[Change detection data]
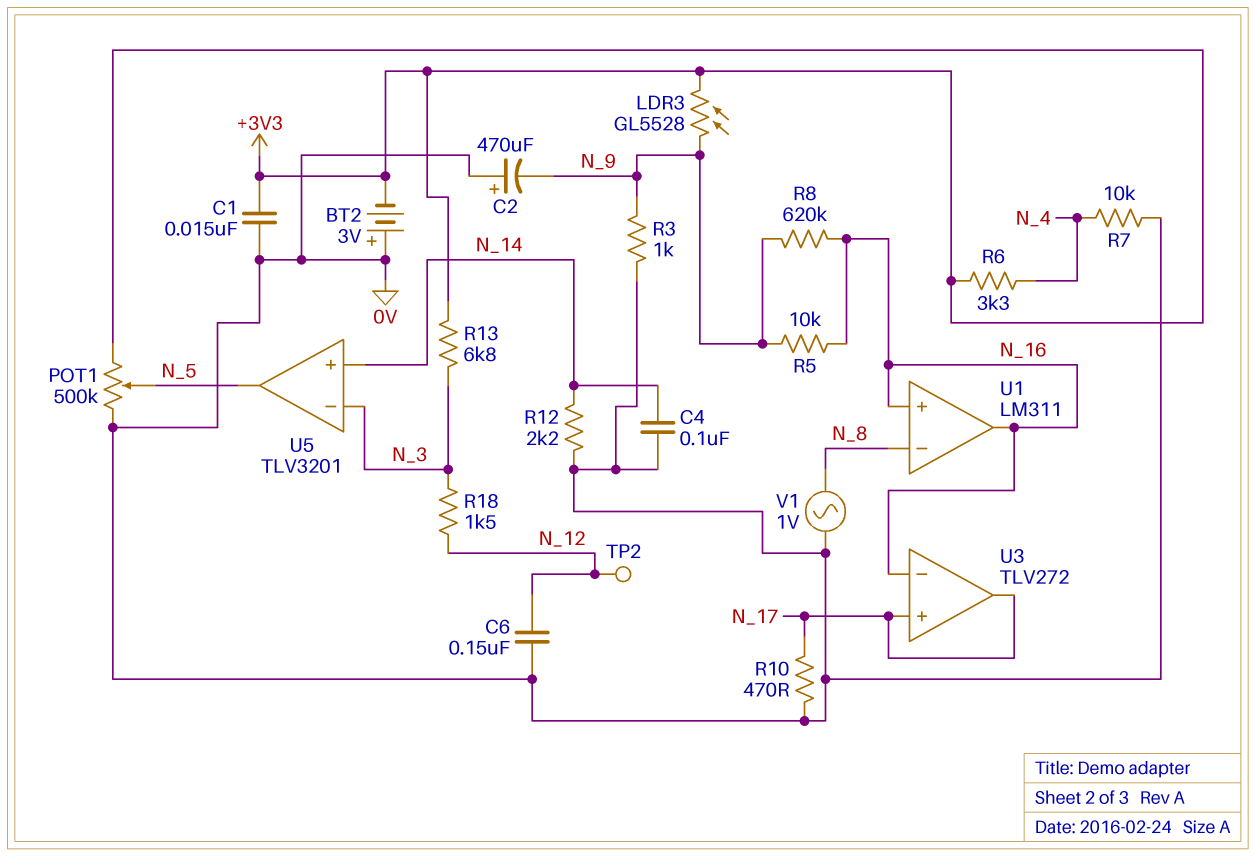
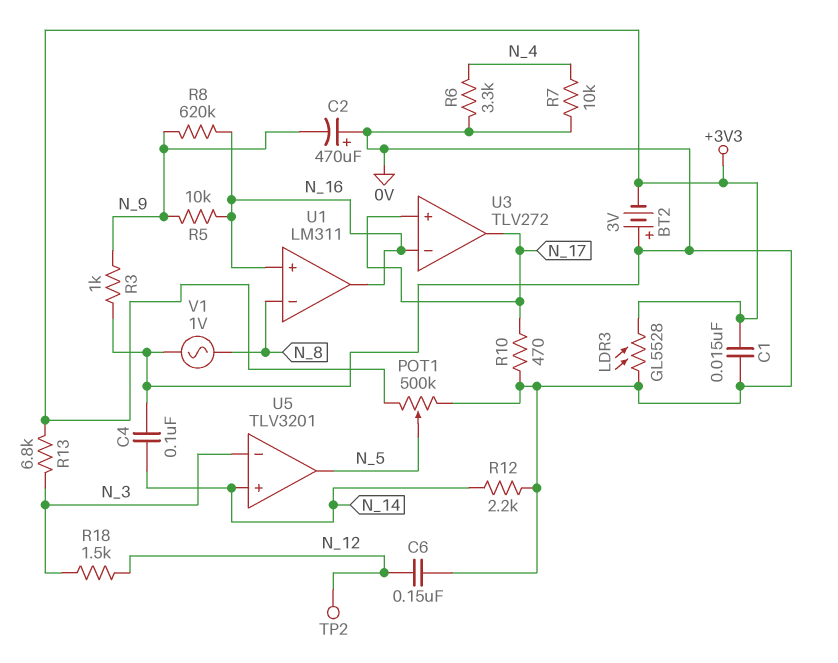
LDR3: GL5528 (+3V3, N_9) -> GL5528 (+3V3, 0V)
R6: 3.3k (+3V3, N_4) -> 3.3k (0V, N_4)

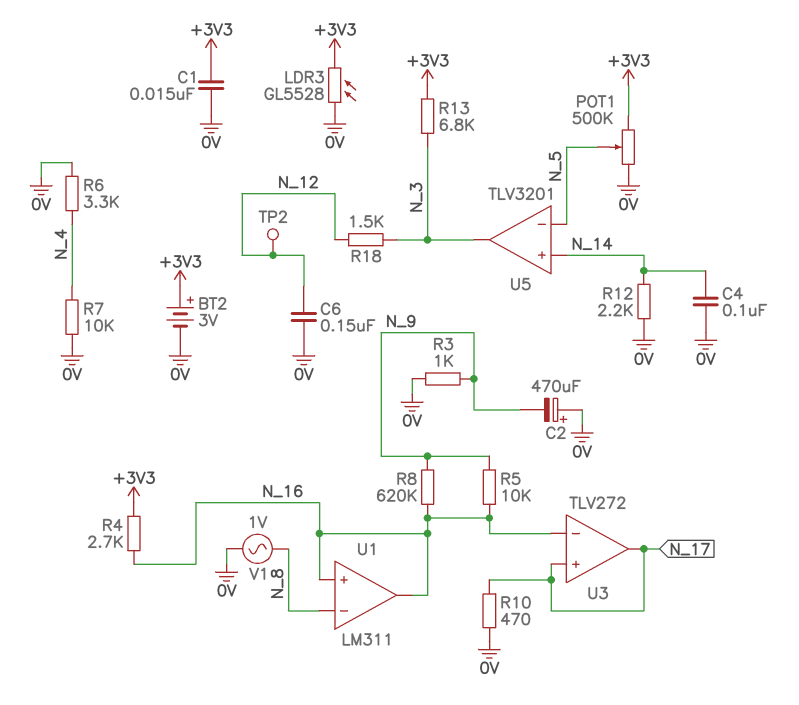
BT2: 3V (plus 0V, minus +3V3) -> 3V (plus +3V3, minus 0V)
R4: none -> 2.7k (+3V3, N_16)
U5 pin in-: N_3 -> N_5
U5 pin out: N_5 -> N_3

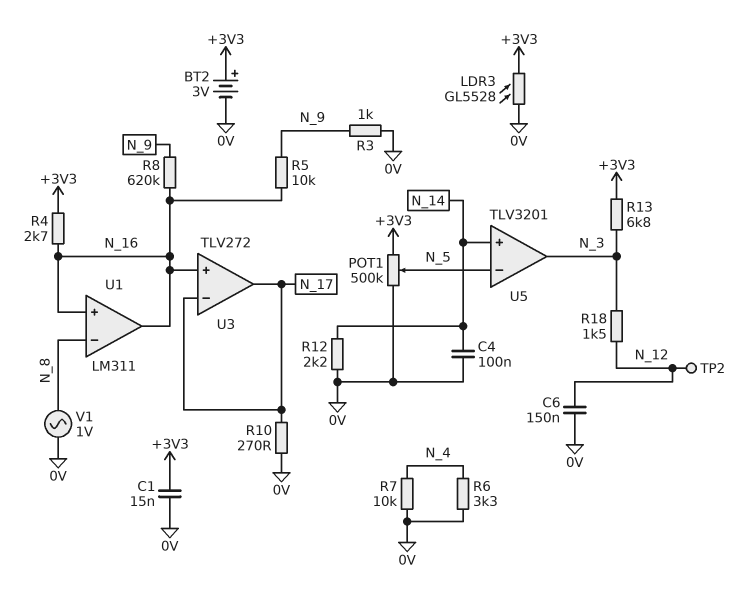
C2: 470uF (plus 0V, minus N_9) -> none
R10: 470 (0V, N_17) -> 270 (0V, N_17)
U3 pin in+: N_17 -> N_16
U3 pin in-: N_16 -> N_17

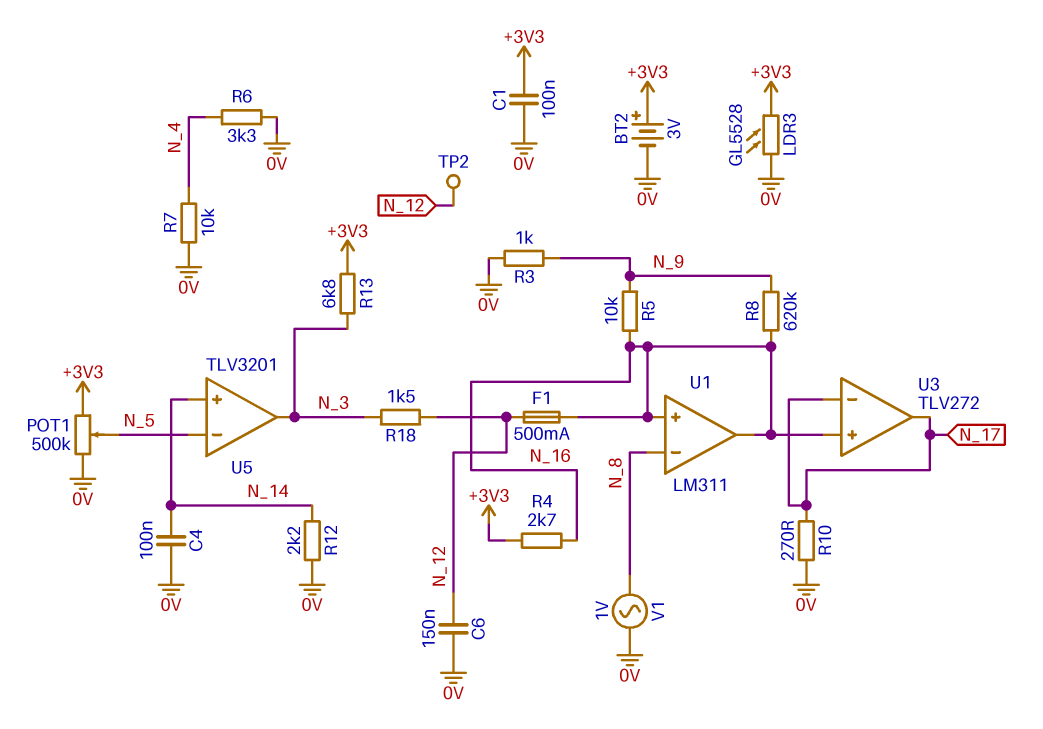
C1: 15nF (+3V3, 0V) -> 100nF (+3V3, 0V)
F1: none -> 500mA (N_12, N_16)

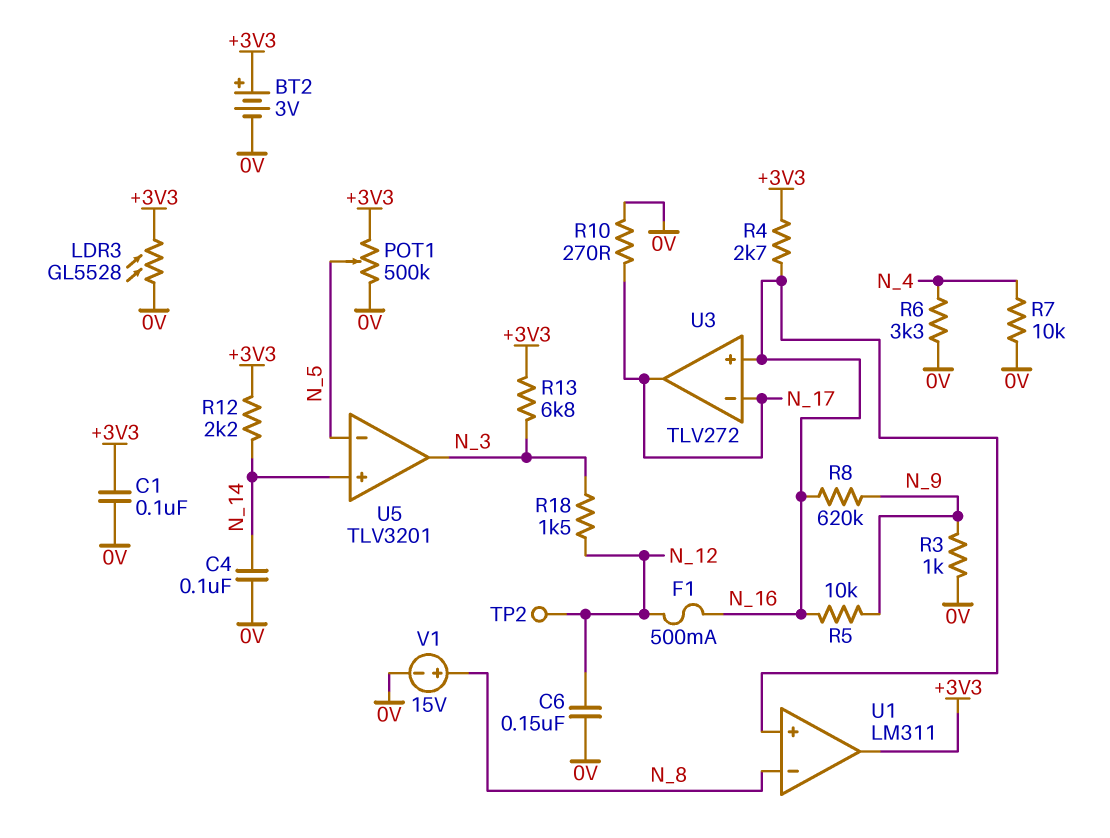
R12: 2.2k (0V, N_14) -> 2.2k (+3V3, N_14)
U1 pin out: N_16 -> +3V3
V1: AC 1V (0V, N_8) -> 15V (plus N_8, minus 0V)

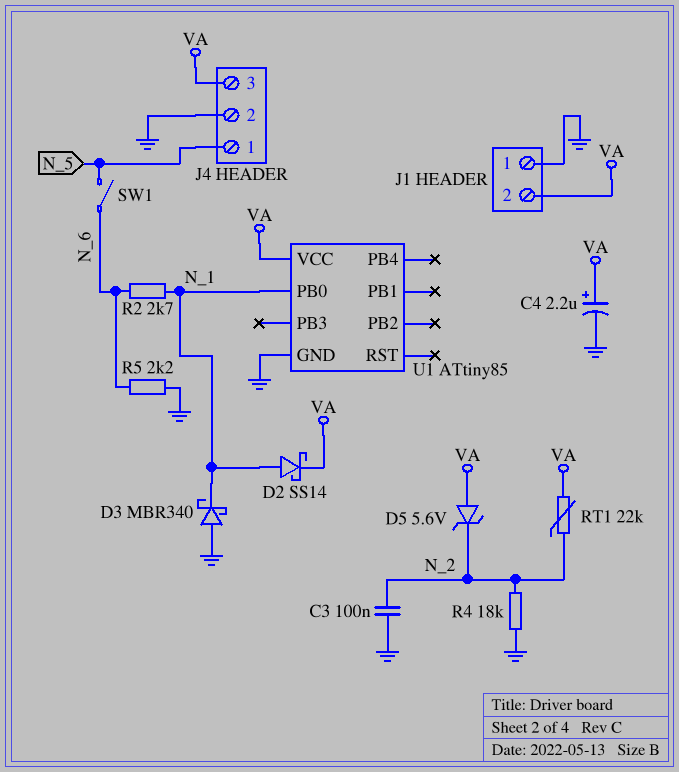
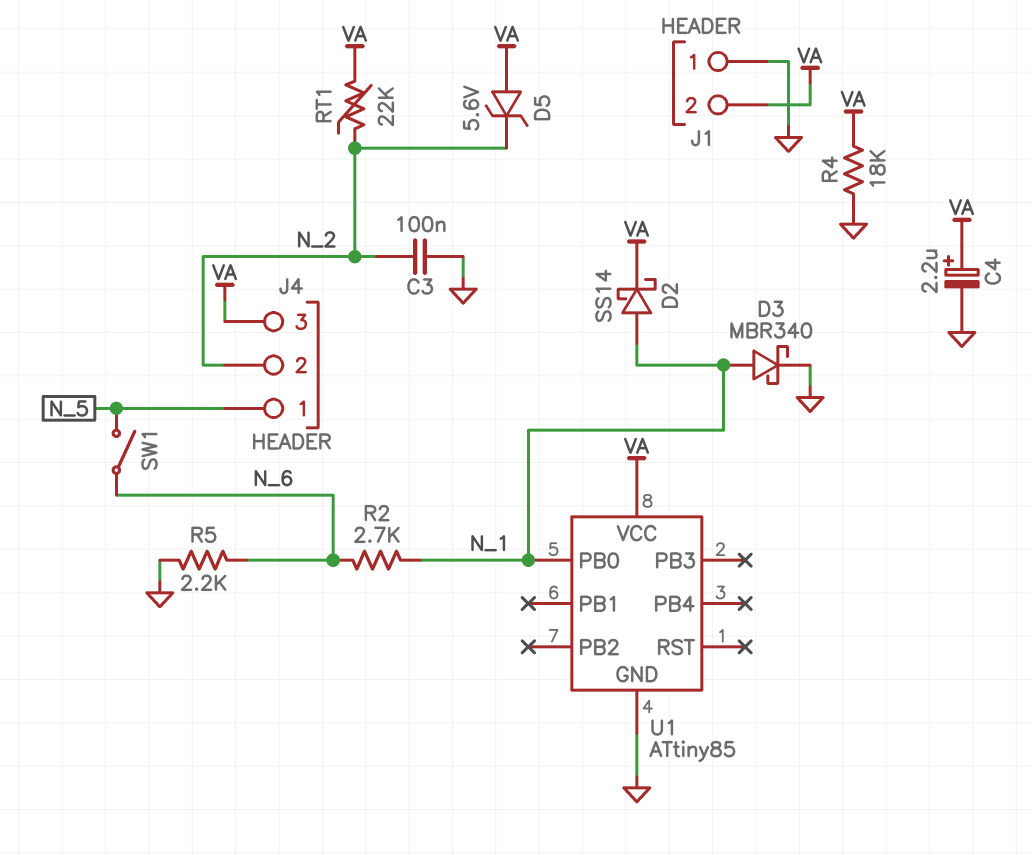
D3: schottky MBR340 (A GND, K N_1) -> schottky MBR340 (A N_1, K GND)
J4 pin 2: GND -> N_2
R4: 18k (GND, N_2) -> 18k (GND, VA)

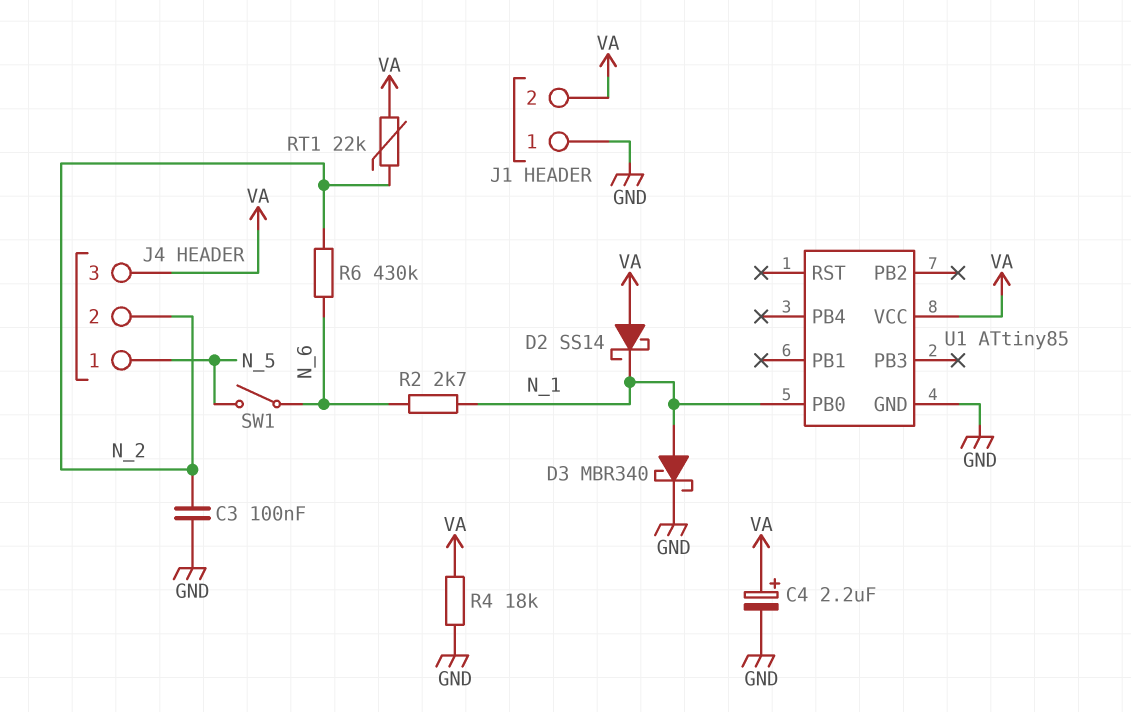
D2: schottky SS14 (A N_1, K VA) -> schottky SS14 (A VA, K N_1)
D5: zener 5.6V (A VA, K N_2) -> none
R5: 2.2k (GND, N_6) -> none
R6: none -> 430k (N_2, N_6)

▶ **Exercise prompt**:
Your reply should consist of the data, transcribed exactly, and should hold no pictures.

▶ **Response below**:
LDR3: GL5528 (+3V3, N_9) -> GL5528 (+3V3, 0V)
R6: 3.3k (+3V3, N_4) -> 3.3k (0V, N_4)

BT2: 3V (plus 0V, minus +3V3) -> 3V (plus +3V3, minus 0V)
R4: none -> 2.7k (+3V3, N_16)
U5 pin in-: N_3 -> N_5
U5 pin out: N_5 -> N_3

C2: 470uF (plus 0V, minus N_9) -> none
R10: 470 (0V, N_17) -> 270 (0V, N_17)
U3 pin in+: N_17 -> N_16
U3 pin in-: N_16 -> N_17

C1: 15nF (+3V3, 0V) -> 100nF (+3V3, 0V)
F1: none -> 500mA (N_12, N_16)

R12: 2.2k (0V, N_14) -> 2.2k (+3V3, N_14)
U1 pin out: N_16 -> +3V3
V1: AC 1V (0V, N_8) -> 15V (plus N_8, minus 0V)

D3: schottky MBR340 (A GND, K N_1) -> schottky MBR340 (A N_1, K GND)
J4 pin 2: GND -> N_2
R4: 18k (GND, N_2) -> 18k (GND, VA)

D2: schottky SS14 (A N_1, K VA) -> schottky SS14 (A VA, K N_1)
D5: zener 5.6V (A VA, K N_2) -> none
R5: 2.2k (GND, N_6) -> none
R6: none -> 430k (N_2, N_6)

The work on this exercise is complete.